## Required work
Omit every picture. Return all other data as it stands.

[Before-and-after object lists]
"""

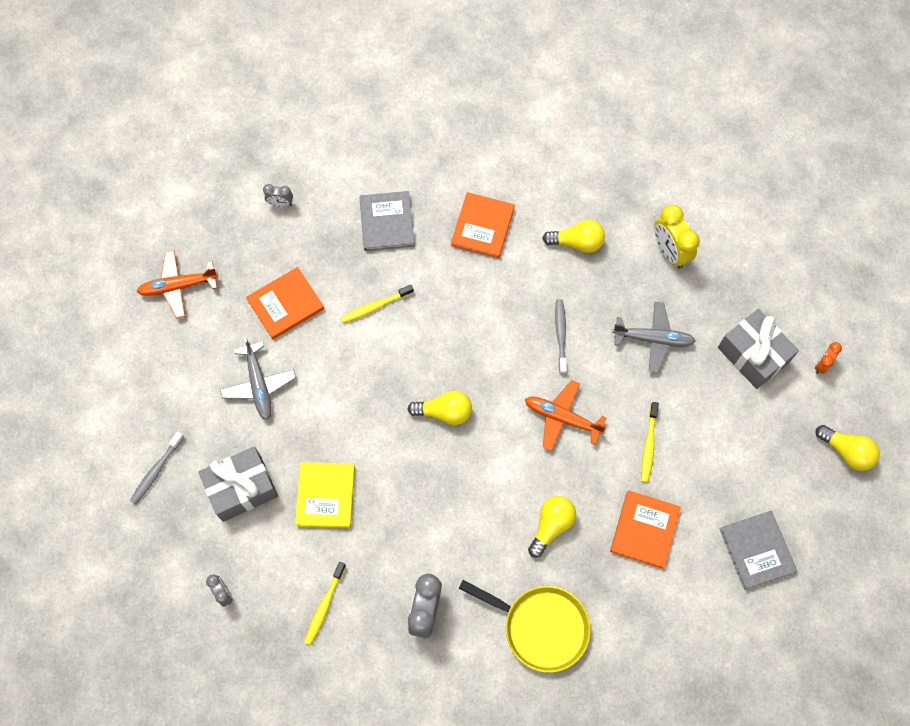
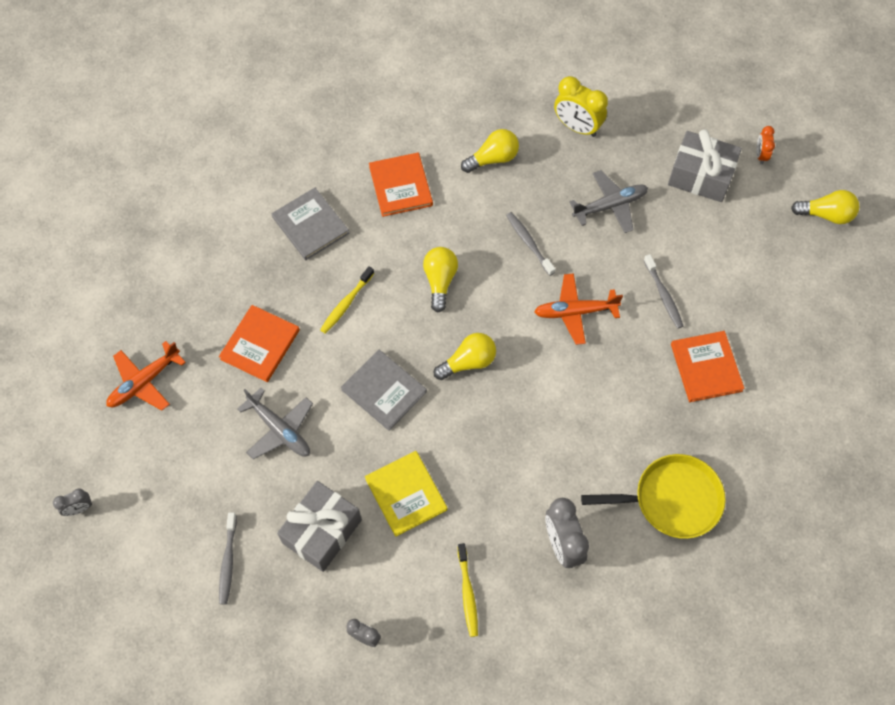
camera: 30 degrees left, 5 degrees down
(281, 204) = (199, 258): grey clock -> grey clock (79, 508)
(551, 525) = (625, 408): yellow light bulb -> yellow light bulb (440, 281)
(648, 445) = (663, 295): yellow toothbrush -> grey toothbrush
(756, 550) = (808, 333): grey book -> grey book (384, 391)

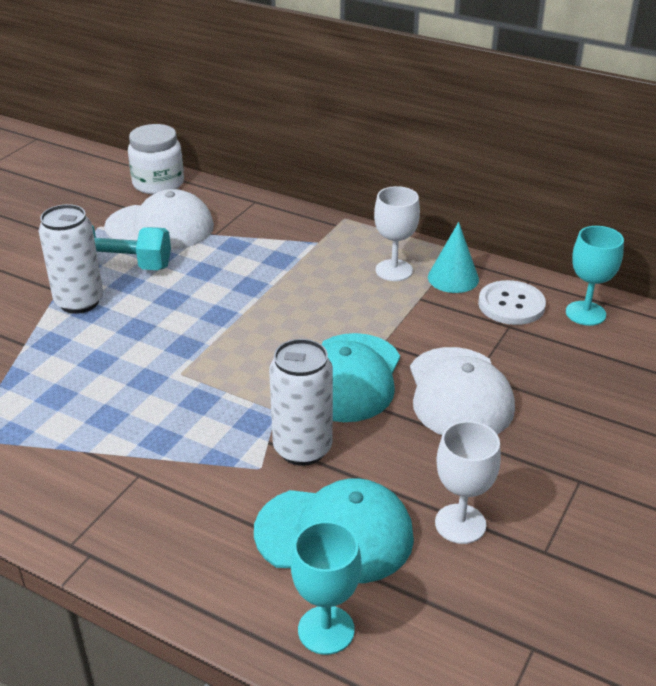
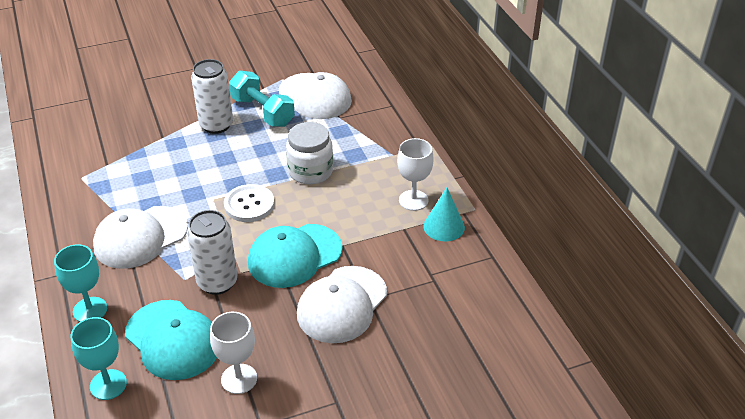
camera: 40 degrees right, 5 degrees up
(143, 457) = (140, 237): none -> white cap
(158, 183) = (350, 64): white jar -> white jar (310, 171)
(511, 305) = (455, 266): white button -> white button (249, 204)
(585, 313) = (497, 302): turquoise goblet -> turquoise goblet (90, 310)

"""

## Solution to the exercise
camera: 30 degrees left, 5 degrees down
(281, 204) = (199, 258): grey clock -> grey clock (79, 508)
(551, 525) = (625, 408): yellow light bulb -> yellow light bulb (440, 281)
(648, 445) = (663, 295): yellow toothbrush -> grey toothbrush
(756, 550) = (808, 333): grey book -> grey book (384, 391)

camera: 40 degrees right, 5 degrees up
(143, 457) = (140, 237): none -> white cap
(158, 183) = (350, 64): white jar -> white jar (310, 171)
(511, 305) = (455, 266): white button -> white button (249, 204)
(585, 313) = (497, 302): turquoise goblet -> turquoise goblet (90, 310)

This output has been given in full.